*** INFORMATION SHOWN ***
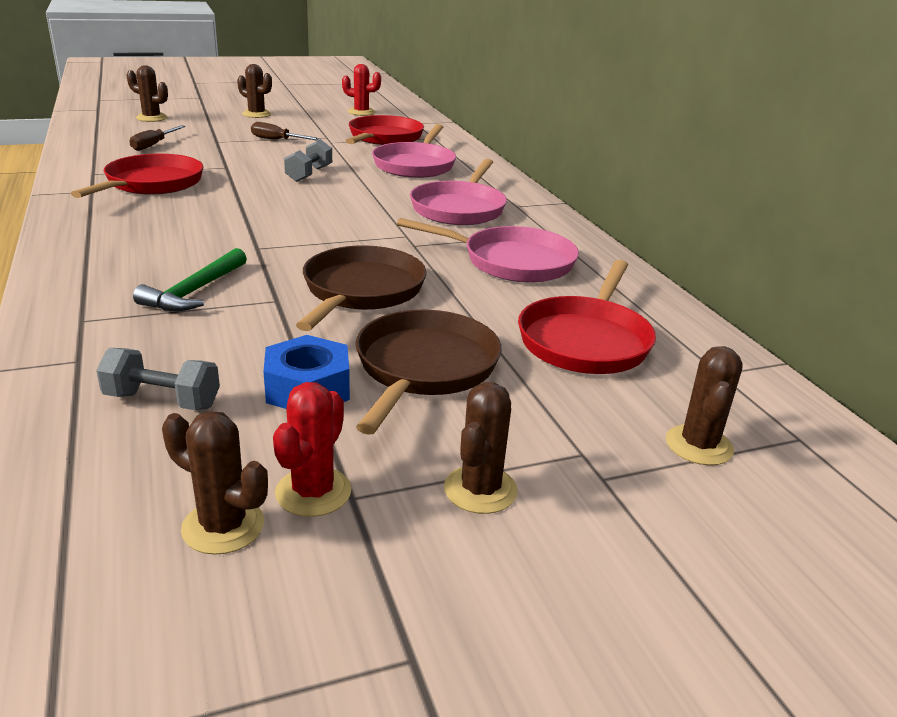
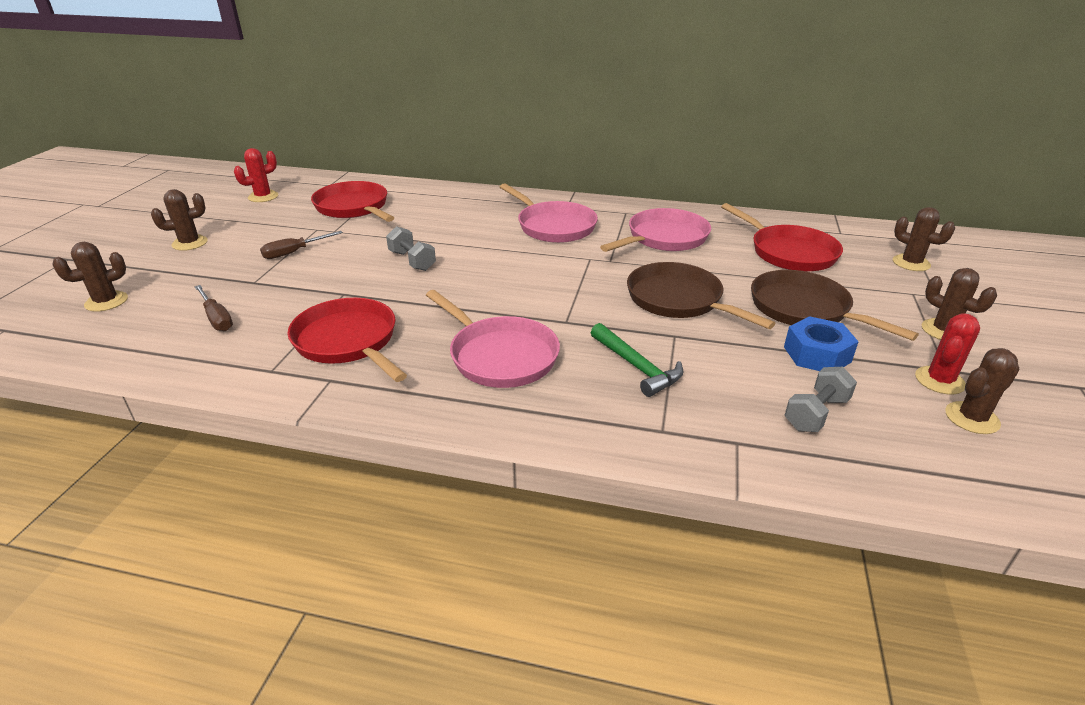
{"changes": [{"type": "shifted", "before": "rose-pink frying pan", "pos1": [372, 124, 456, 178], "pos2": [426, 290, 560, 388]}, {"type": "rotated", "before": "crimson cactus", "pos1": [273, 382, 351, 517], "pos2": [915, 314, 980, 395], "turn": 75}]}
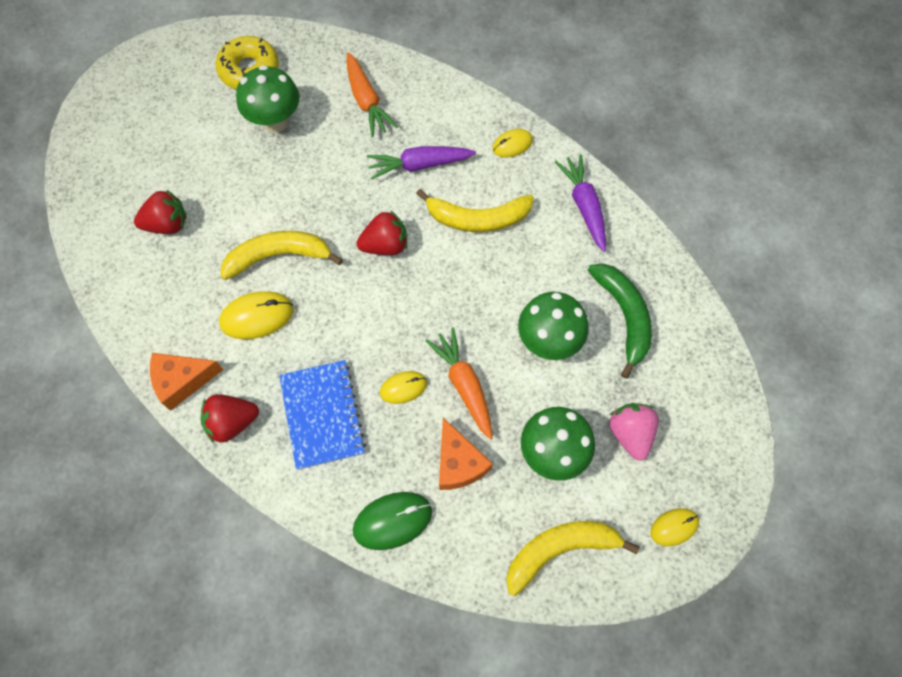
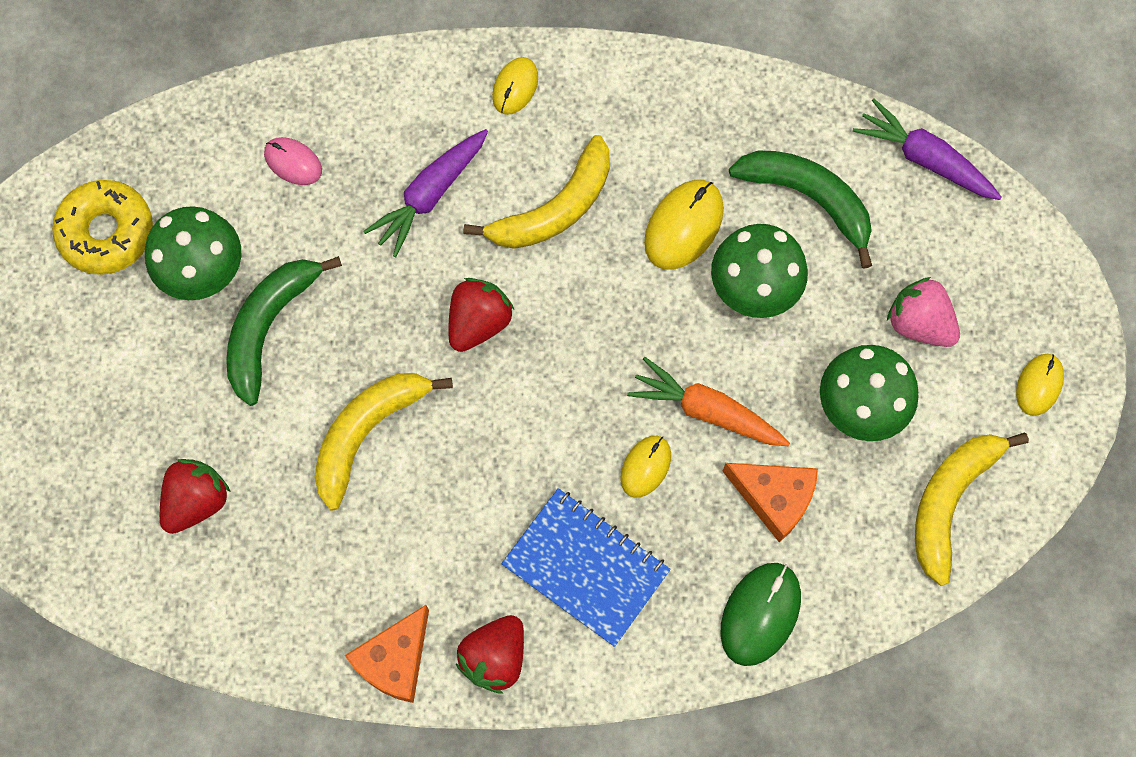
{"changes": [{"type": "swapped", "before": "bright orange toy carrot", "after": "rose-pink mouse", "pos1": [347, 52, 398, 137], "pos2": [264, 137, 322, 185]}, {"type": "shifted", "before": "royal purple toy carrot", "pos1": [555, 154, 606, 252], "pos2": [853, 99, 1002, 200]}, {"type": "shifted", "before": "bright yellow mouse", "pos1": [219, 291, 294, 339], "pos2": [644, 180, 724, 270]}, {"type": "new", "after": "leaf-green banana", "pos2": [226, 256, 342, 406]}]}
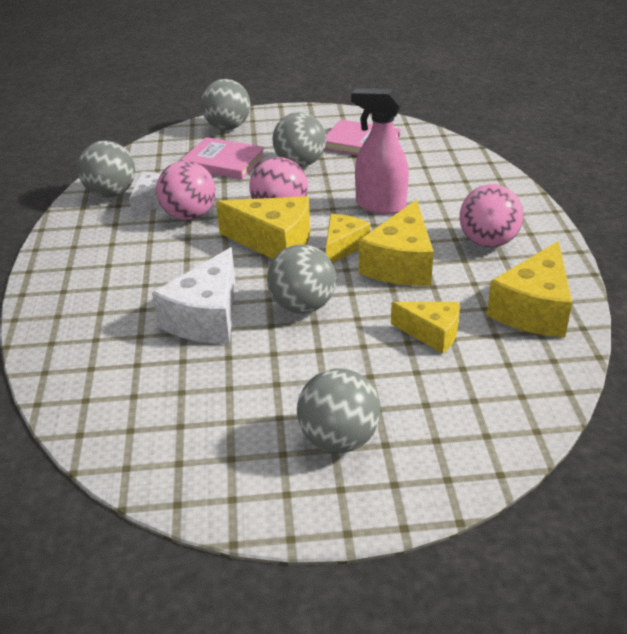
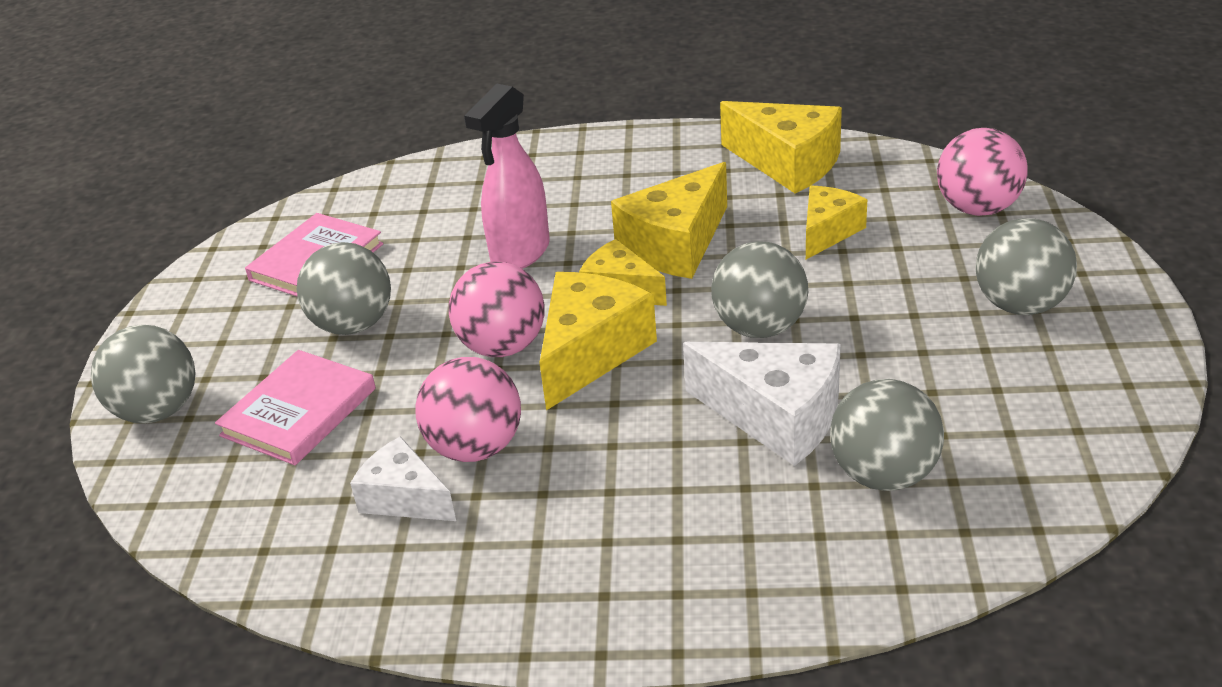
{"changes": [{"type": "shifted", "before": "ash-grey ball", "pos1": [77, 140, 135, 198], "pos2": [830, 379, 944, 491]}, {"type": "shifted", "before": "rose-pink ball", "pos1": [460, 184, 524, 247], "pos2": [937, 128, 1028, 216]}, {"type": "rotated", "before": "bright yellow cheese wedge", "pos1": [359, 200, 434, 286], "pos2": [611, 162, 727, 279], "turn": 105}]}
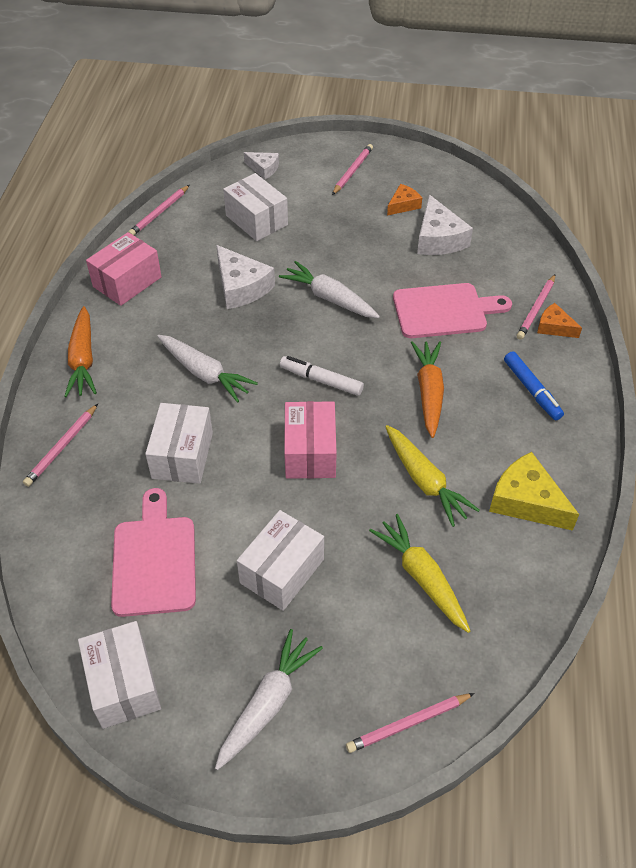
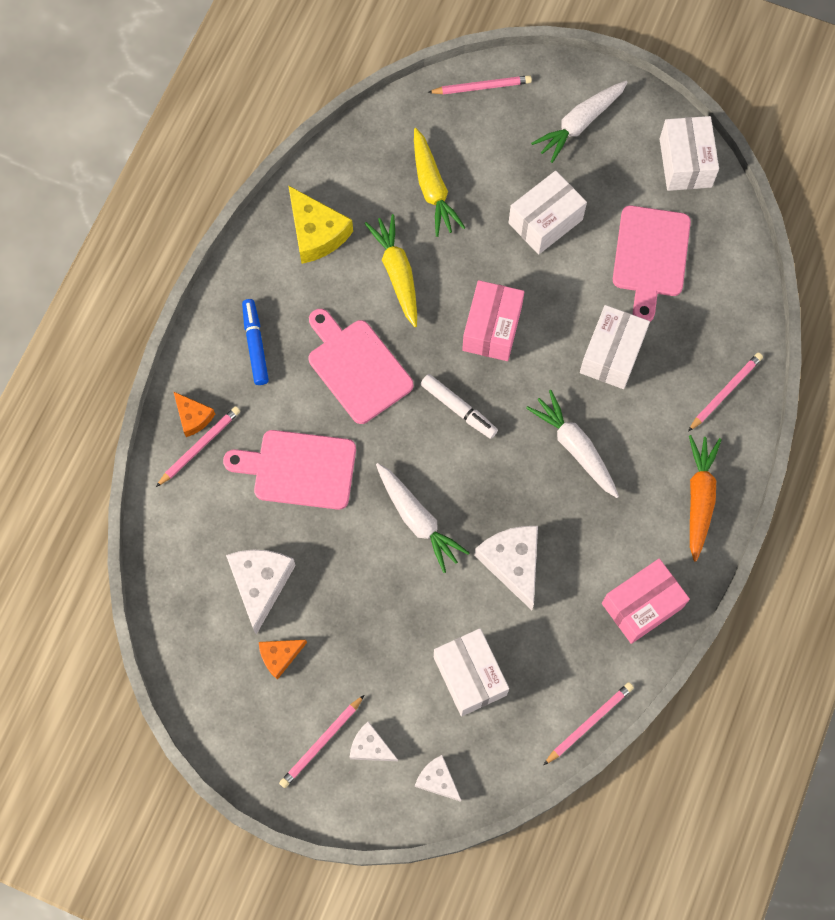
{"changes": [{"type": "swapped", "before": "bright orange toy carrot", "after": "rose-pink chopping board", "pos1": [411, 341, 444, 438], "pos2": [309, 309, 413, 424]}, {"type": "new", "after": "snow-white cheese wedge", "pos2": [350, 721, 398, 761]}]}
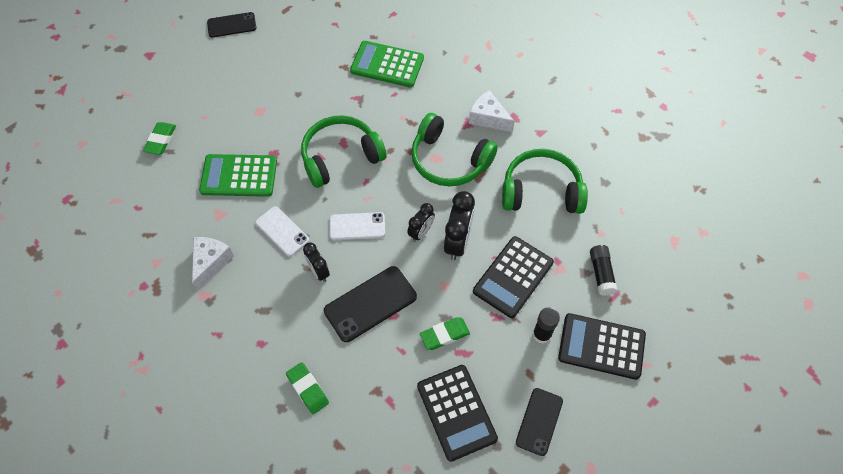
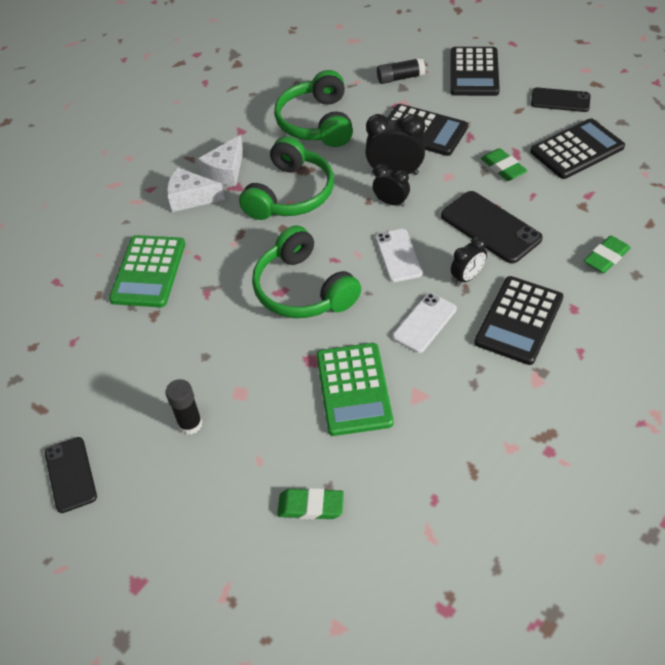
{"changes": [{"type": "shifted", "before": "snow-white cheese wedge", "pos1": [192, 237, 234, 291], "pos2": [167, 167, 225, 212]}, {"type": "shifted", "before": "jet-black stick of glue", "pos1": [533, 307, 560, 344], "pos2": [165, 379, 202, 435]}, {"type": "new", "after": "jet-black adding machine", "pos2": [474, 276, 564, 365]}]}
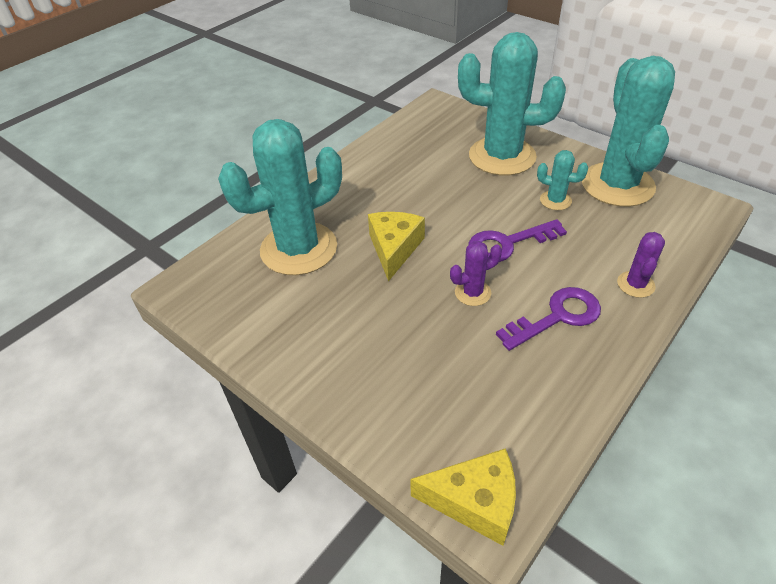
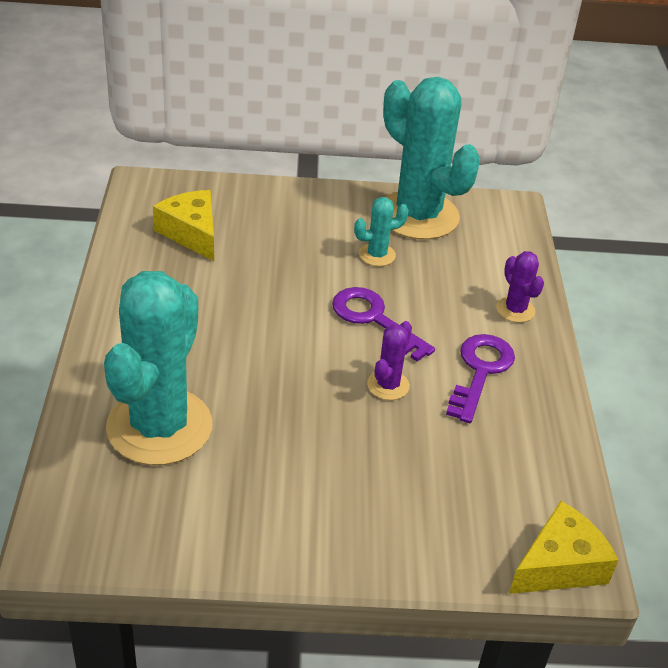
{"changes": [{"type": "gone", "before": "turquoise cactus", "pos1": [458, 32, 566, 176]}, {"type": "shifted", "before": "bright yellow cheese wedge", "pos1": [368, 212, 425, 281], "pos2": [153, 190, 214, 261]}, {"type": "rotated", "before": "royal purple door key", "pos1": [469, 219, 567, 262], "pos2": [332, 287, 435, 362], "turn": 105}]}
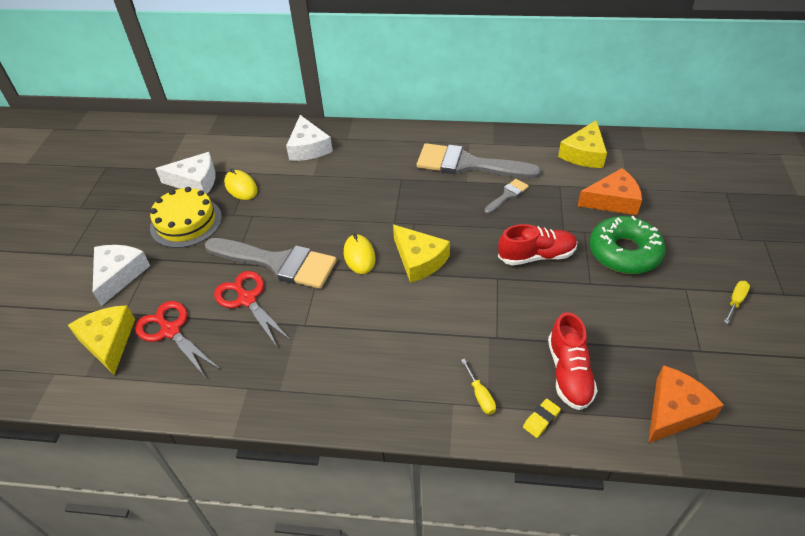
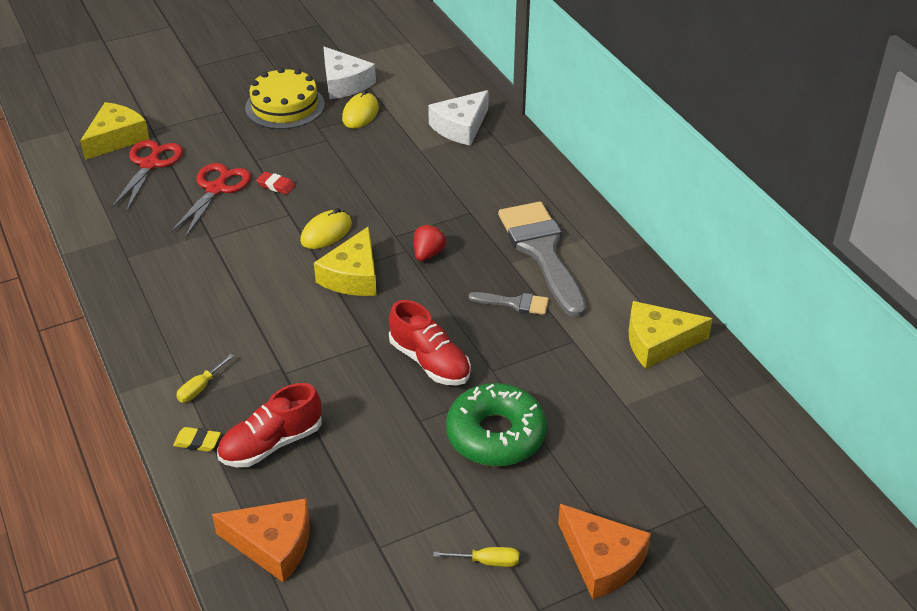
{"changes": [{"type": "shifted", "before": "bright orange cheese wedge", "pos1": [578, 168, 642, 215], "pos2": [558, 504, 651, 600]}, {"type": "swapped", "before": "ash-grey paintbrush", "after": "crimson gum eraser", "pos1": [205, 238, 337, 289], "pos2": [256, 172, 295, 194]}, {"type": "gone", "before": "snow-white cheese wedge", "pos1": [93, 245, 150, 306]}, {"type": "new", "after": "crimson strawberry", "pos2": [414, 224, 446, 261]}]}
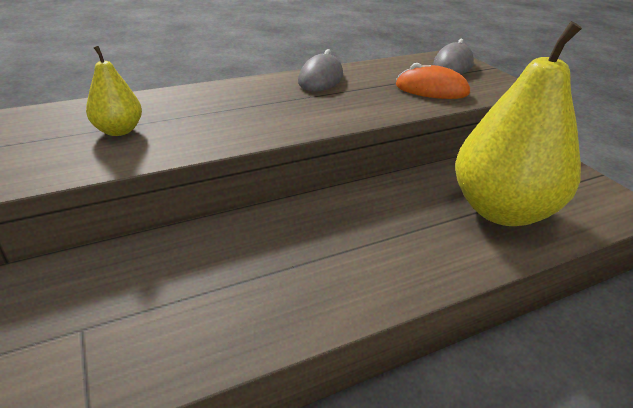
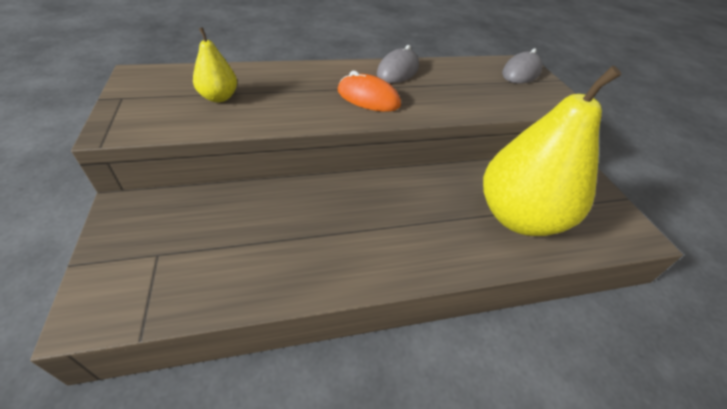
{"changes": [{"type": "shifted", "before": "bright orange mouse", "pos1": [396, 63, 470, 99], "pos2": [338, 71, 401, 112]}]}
*** End of INFORMATION SHOWN ***
AIM OF THE TASK - Please repeat the listing precisely, excluding the pictures it contains.

EXERCISE RESULT -
{"changes": [{"type": "shifted", "before": "rose-pink frying pan", "pos1": [372, 124, 456, 178], "pos2": [426, 290, 560, 388]}, {"type": "rotated", "before": "crimson cactus", "pos1": [273, 382, 351, 517], "pos2": [915, 314, 980, 395], "turn": 75}]}
{"changes": [{"type": "swapped", "before": "bright orange toy carrot", "after": "rose-pink mouse", "pos1": [347, 52, 398, 137], "pos2": [264, 137, 322, 185]}, {"type": "shifted", "before": "royal purple toy carrot", "pos1": [555, 154, 606, 252], "pos2": [853, 99, 1002, 200]}, {"type": "shifted", "before": "bright yellow mouse", "pos1": [219, 291, 294, 339], "pos2": [644, 180, 724, 270]}, {"type": "new", "after": "leaf-green banana", "pos2": [226, 256, 342, 406]}]}
{"changes": [{"type": "shifted", "before": "ash-grey ball", "pos1": [77, 140, 135, 198], "pos2": [830, 379, 944, 491]}, {"type": "shifted", "before": "rose-pink ball", "pos1": [460, 184, 524, 247], "pos2": [937, 128, 1028, 216]}, {"type": "rotated", "before": "bright yellow cheese wedge", "pos1": [359, 200, 434, 286], "pos2": [611, 162, 727, 279], "turn": 105}]}
{"changes": [{"type": "swapped", "before": "bright orange toy carrot", "after": "rose-pink chopping board", "pos1": [411, 341, 444, 438], "pos2": [309, 309, 413, 424]}, {"type": "new", "after": "snow-white cheese wedge", "pos2": [350, 721, 398, 761]}]}
{"changes": [{"type": "shifted", "before": "snow-white cheese wedge", "pos1": [192, 237, 234, 291], "pos2": [167, 167, 225, 212]}, {"type": "shifted", "before": "jet-black stick of glue", "pos1": [533, 307, 560, 344], "pos2": [165, 379, 202, 435]}, {"type": "new", "after": "jet-black adding machine", "pos2": [474, 276, 564, 365]}]}
{"changes": [{"type": "gone", "before": "turquoise cactus", "pos1": [458, 32, 566, 176]}, {"type": "shifted", "before": "bright yellow cheese wedge", "pos1": [368, 212, 425, 281], "pos2": [153, 190, 214, 261]}, {"type": "rotated", "before": "royal purple door key", "pos1": [469, 219, 567, 262], "pos2": [332, 287, 435, 362], "turn": 105}]}
{"changes": [{"type": "shifted", "before": "bright orange cheese wedge", "pos1": [578, 168, 642, 215], "pos2": [558, 504, 651, 600]}, {"type": "swapped", "before": "ash-grey paintbrush", "after": "crimson gum eraser", "pos1": [205, 238, 337, 289], "pos2": [256, 172, 295, 194]}, {"type": "gone", "before": "snow-white cheese wedge", "pos1": [93, 245, 150, 306]}, {"type": "new", "after": "crimson strawberry", "pos2": [414, 224, 446, 261]}]}
{"changes": [{"type": "shifted", "before": "bright orange mouse", "pos1": [396, 63, 470, 99], "pos2": [338, 71, 401, 112]}]}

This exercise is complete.